TASK OBJECTIVE -> Show each line of the data below in which "none" occurs.

-- MATERIAL SHOWN follows --

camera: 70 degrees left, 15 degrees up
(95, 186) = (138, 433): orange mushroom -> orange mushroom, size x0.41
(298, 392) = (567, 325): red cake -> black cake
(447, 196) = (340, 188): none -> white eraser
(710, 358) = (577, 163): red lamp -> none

-- MATERIAL SHOWN concluded --

EXERCISE OUTPUT ->
(447, 196) = (340, 188): none -> white eraser
(710, 358) = (577, 163): red lamp -> none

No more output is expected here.